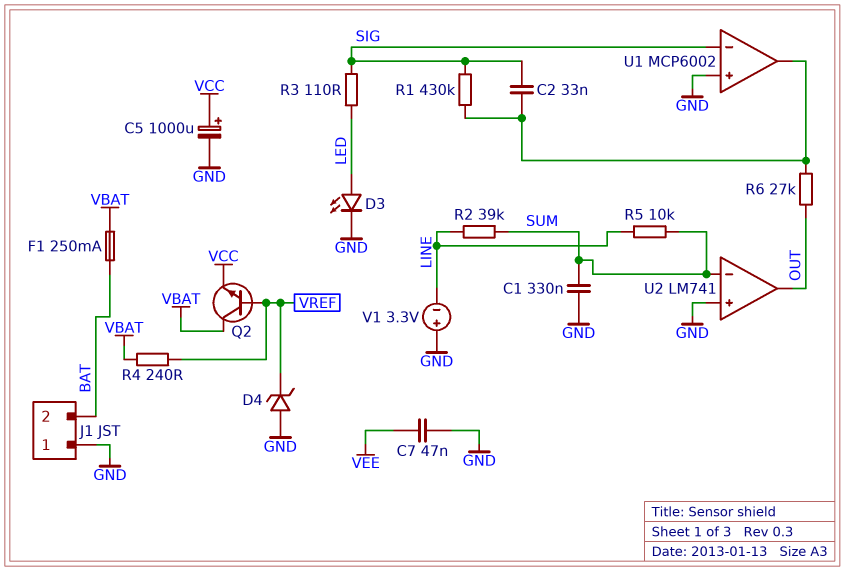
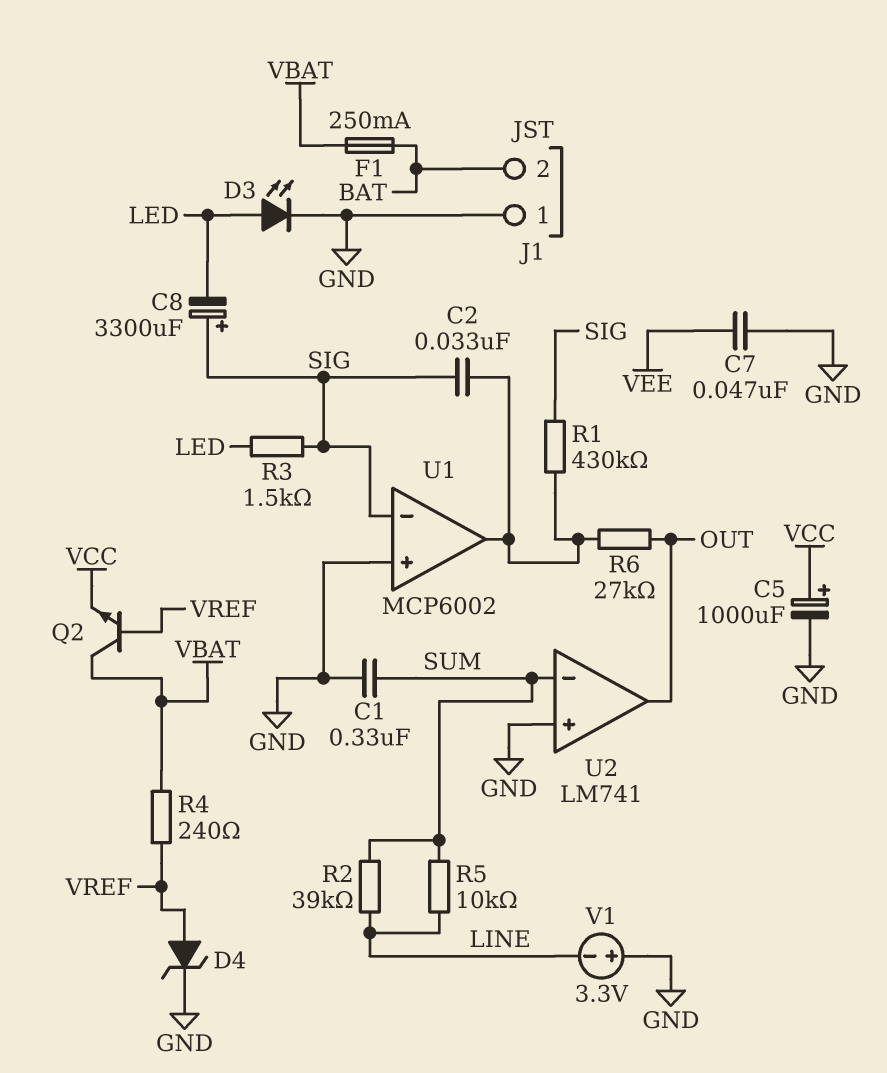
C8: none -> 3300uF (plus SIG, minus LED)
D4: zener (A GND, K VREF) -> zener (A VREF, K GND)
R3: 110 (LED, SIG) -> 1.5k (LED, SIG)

=======

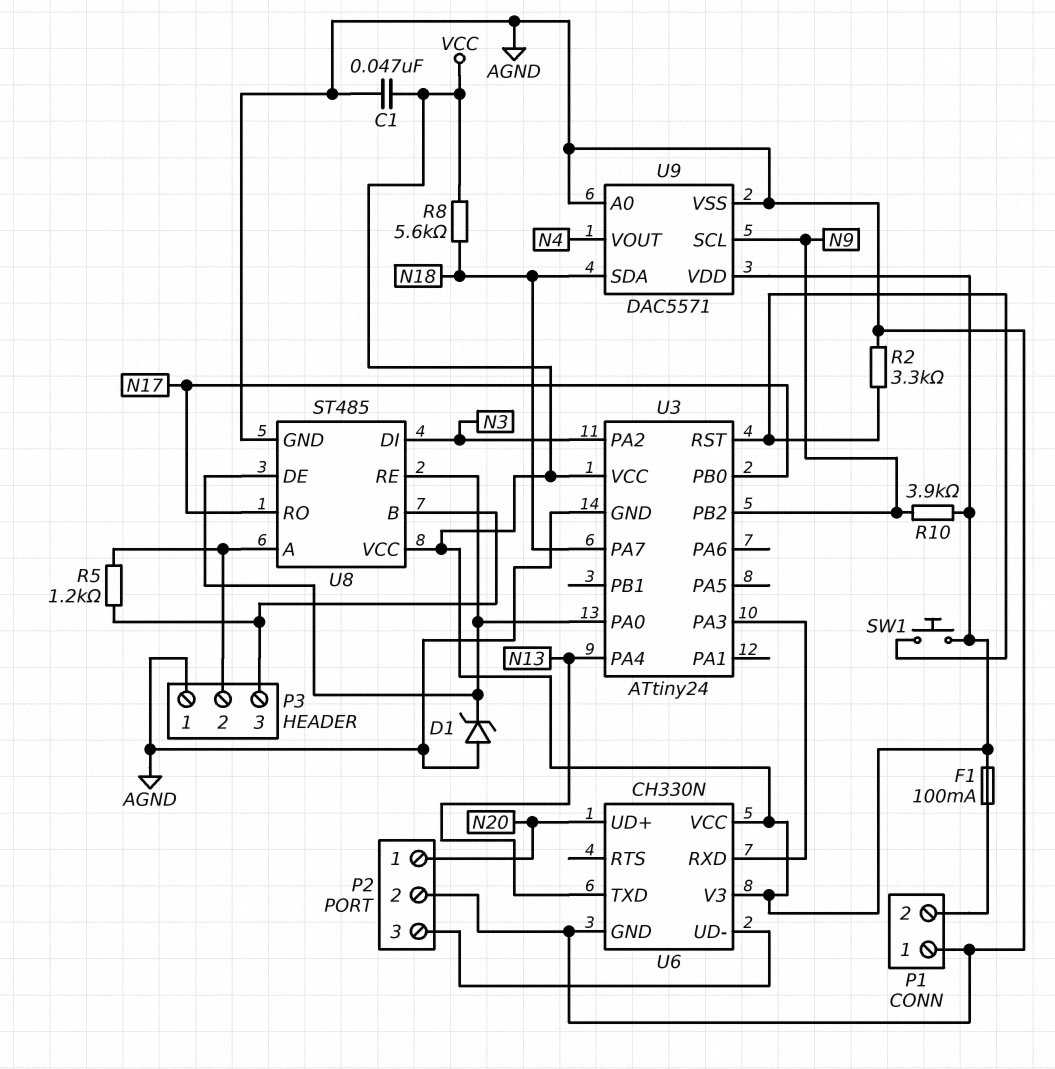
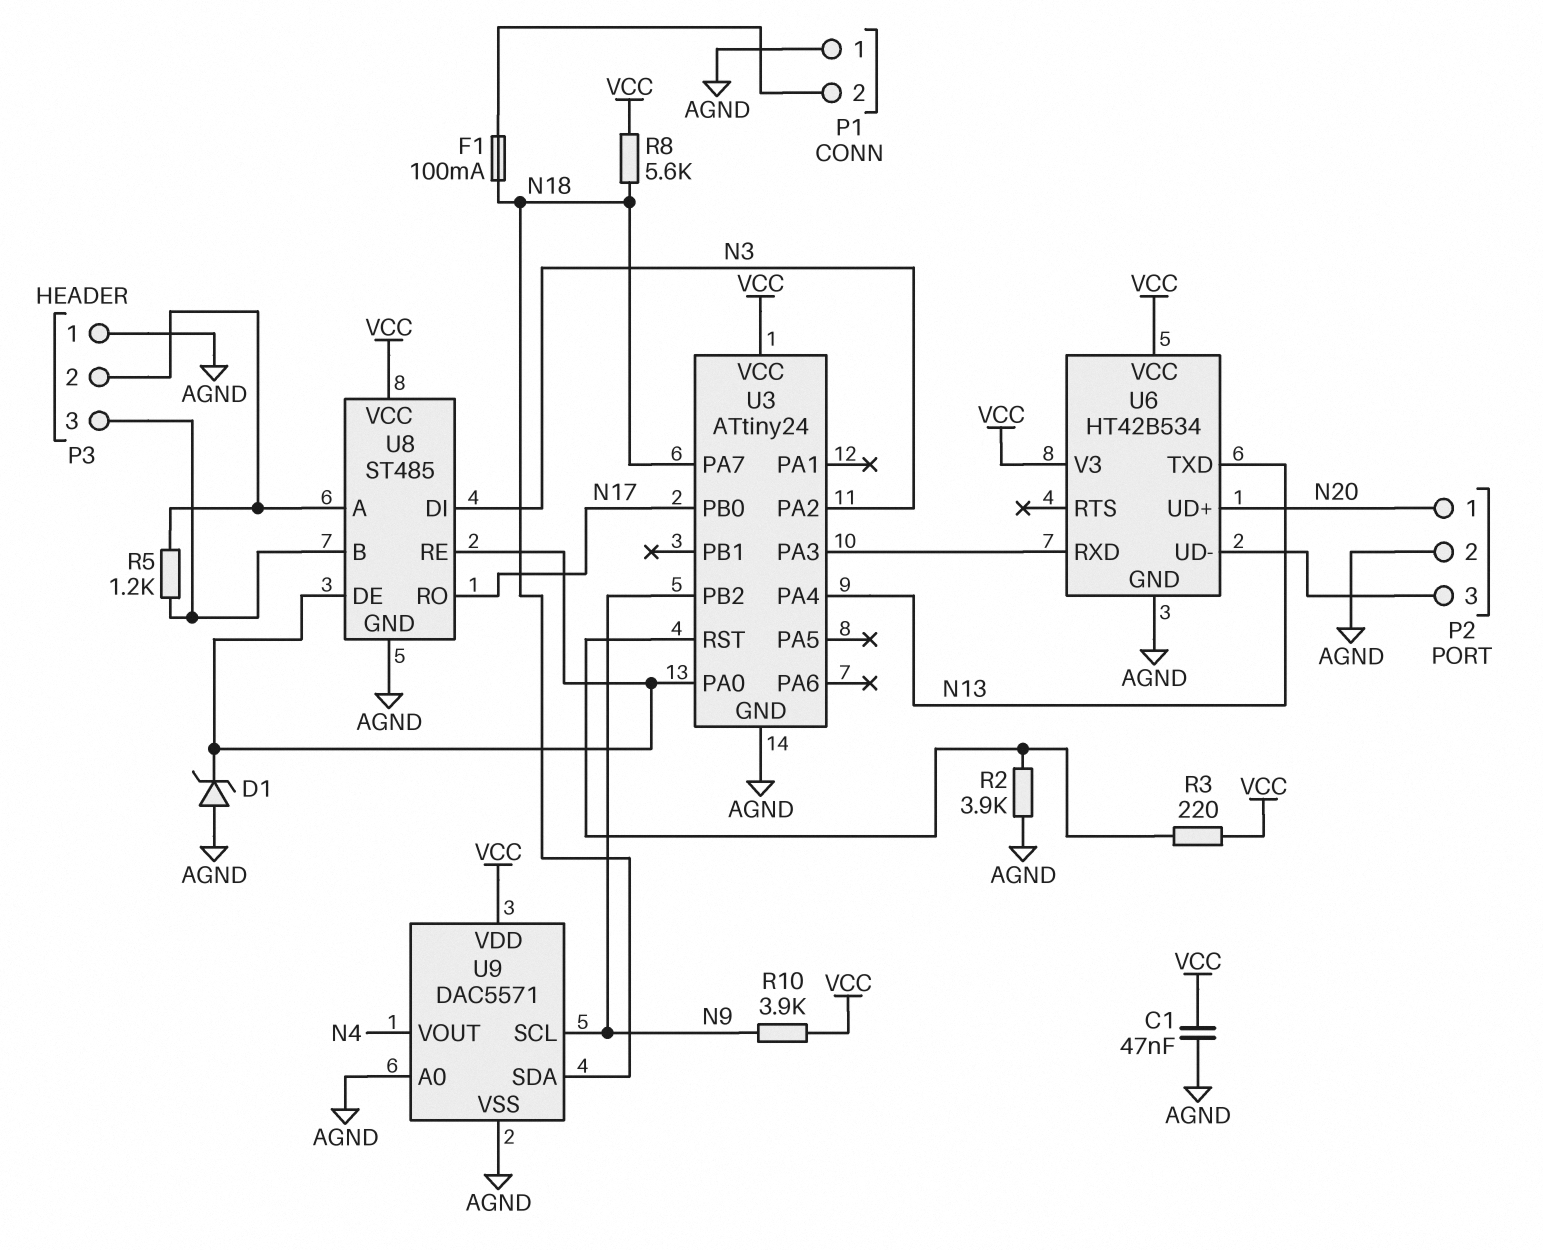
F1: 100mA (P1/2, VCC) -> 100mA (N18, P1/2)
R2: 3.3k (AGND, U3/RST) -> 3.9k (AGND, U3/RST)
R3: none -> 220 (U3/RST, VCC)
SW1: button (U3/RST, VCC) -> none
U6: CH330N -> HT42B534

=======

- Exercise goal: From the material above, retype precisely the lines between the line holding "C8: none -> 3300uF (plus SIG, minus LED)" and the line holding "R3: 110 (LED, SIG) -> 1.5k (LED, SIG)", inclusive, and nothing beyond them.

- Written answer:
C8: none -> 3300uF (plus SIG, minus LED)
D4: zener (A GND, K VREF) -> zener (A VREF, K GND)
R3: 110 (LED, SIG) -> 1.5k (LED, SIG)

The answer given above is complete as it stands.